== Your task ==
Output, word for word, the lines of this listing that fall between the line with "blue jar: 4 -> 7" and the line with "yellow cylinder: 4 -> 0", counting both of those lines, and no others.

== Source information ==
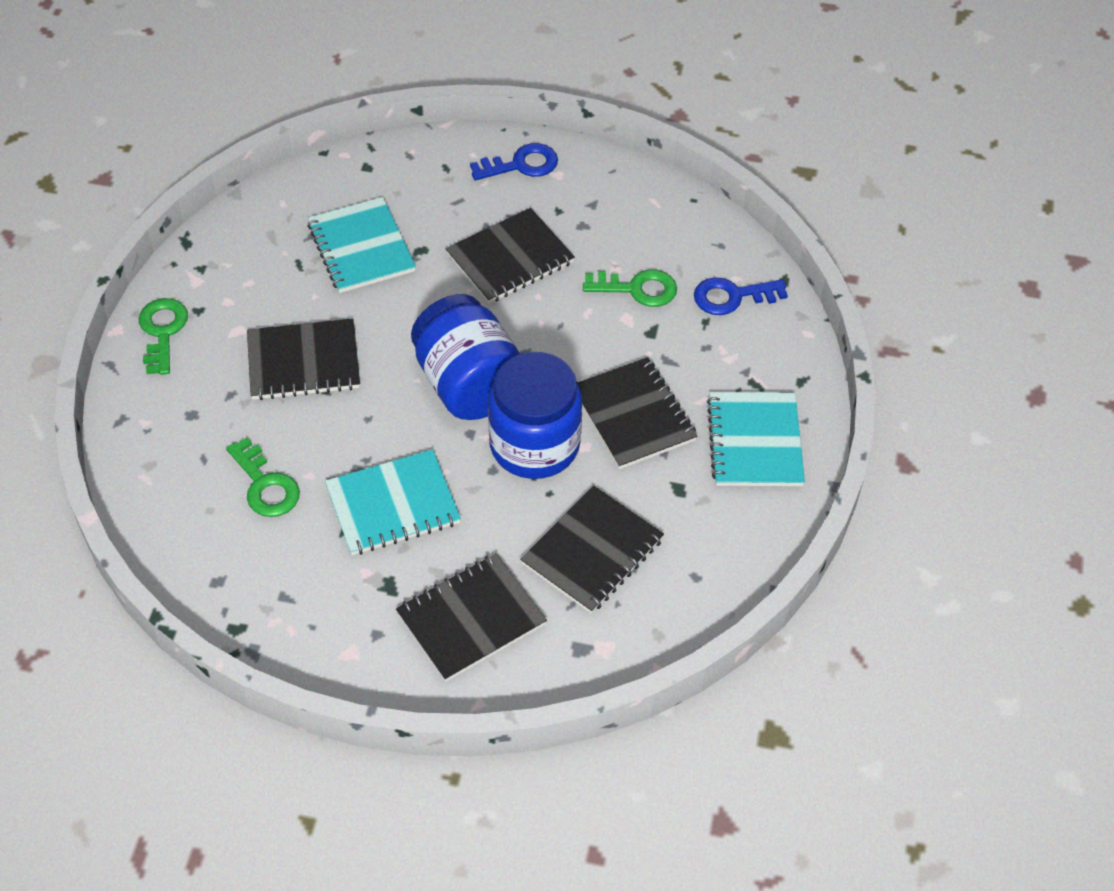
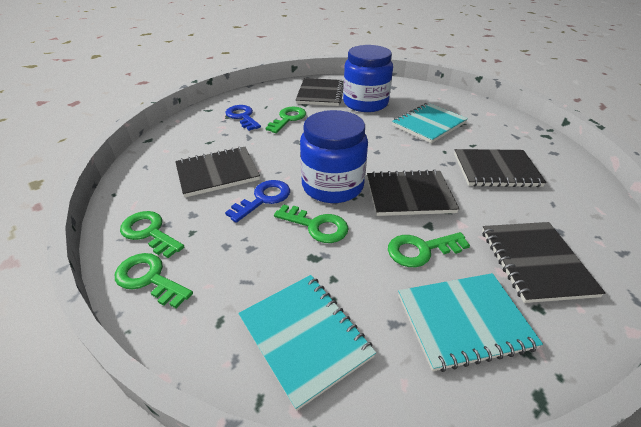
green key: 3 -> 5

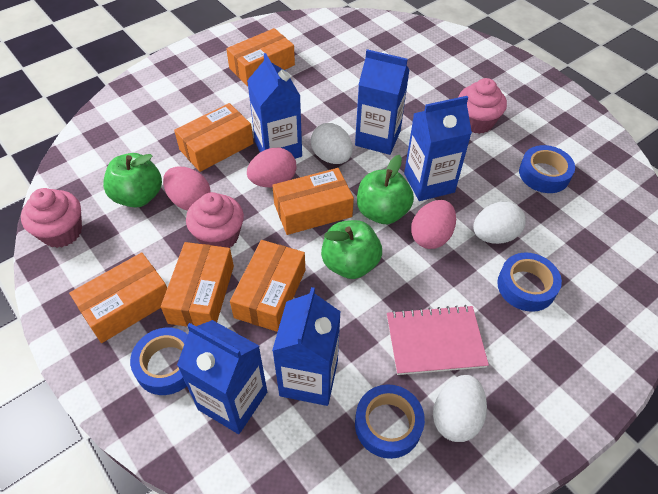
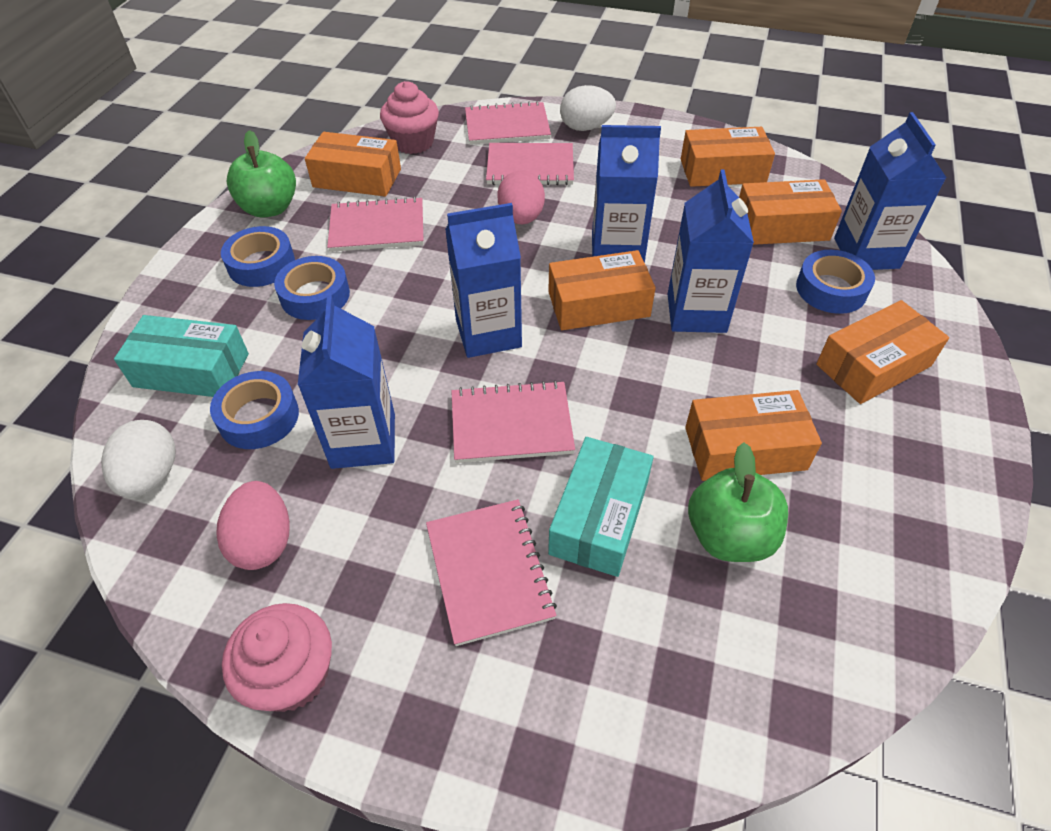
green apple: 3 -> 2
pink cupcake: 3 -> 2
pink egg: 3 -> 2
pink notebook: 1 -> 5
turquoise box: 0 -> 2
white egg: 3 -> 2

---

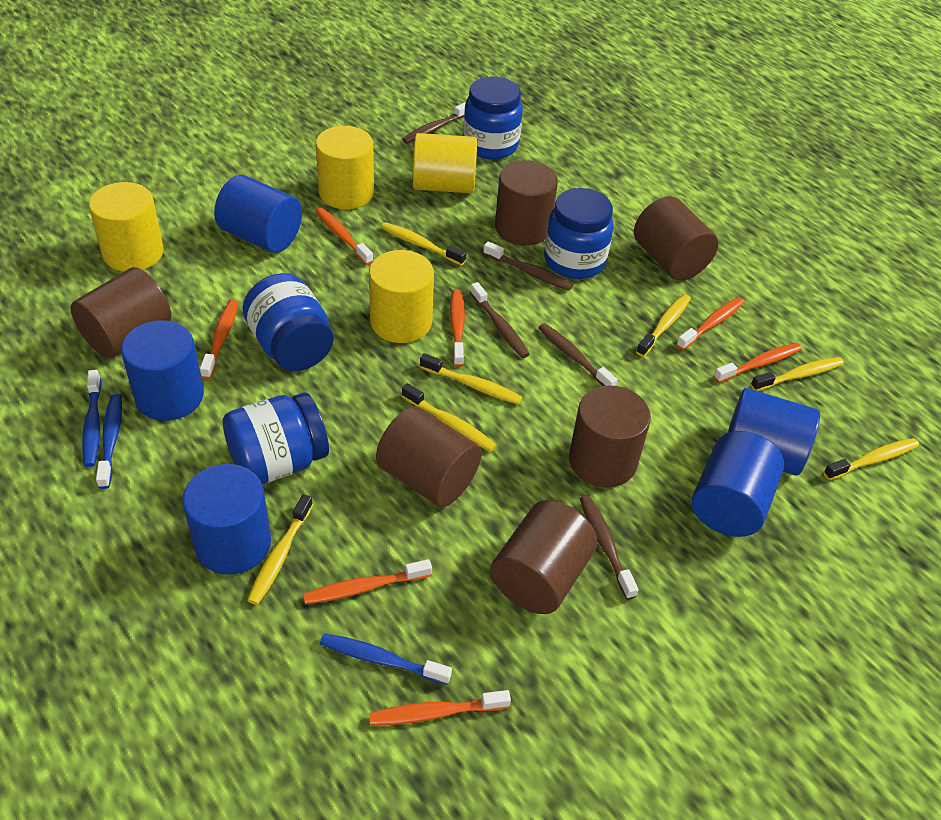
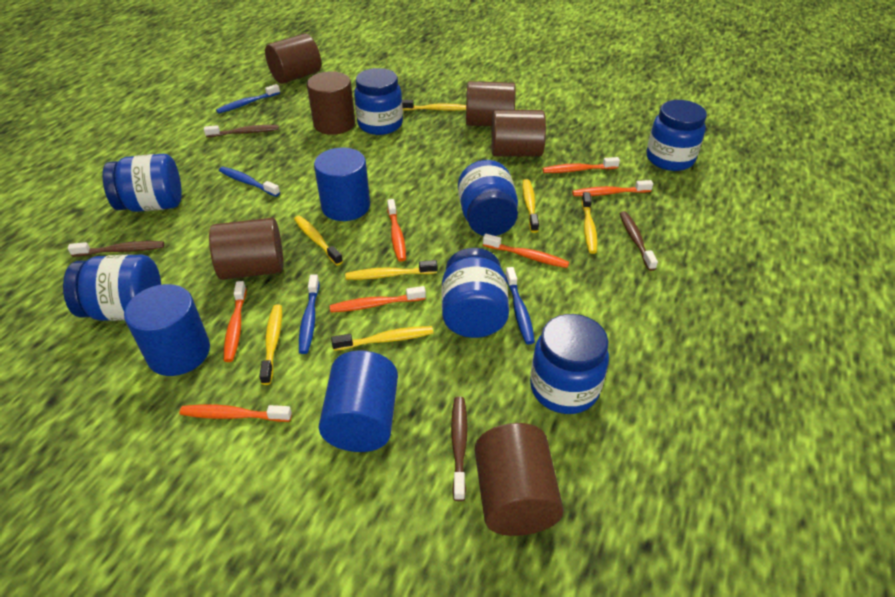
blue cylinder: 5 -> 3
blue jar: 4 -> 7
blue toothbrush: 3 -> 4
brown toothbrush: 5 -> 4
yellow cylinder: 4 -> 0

== Response to the exercise ==
blue jar: 4 -> 7
blue toothbrush: 3 -> 4
brown toothbrush: 5 -> 4
yellow cylinder: 4 -> 0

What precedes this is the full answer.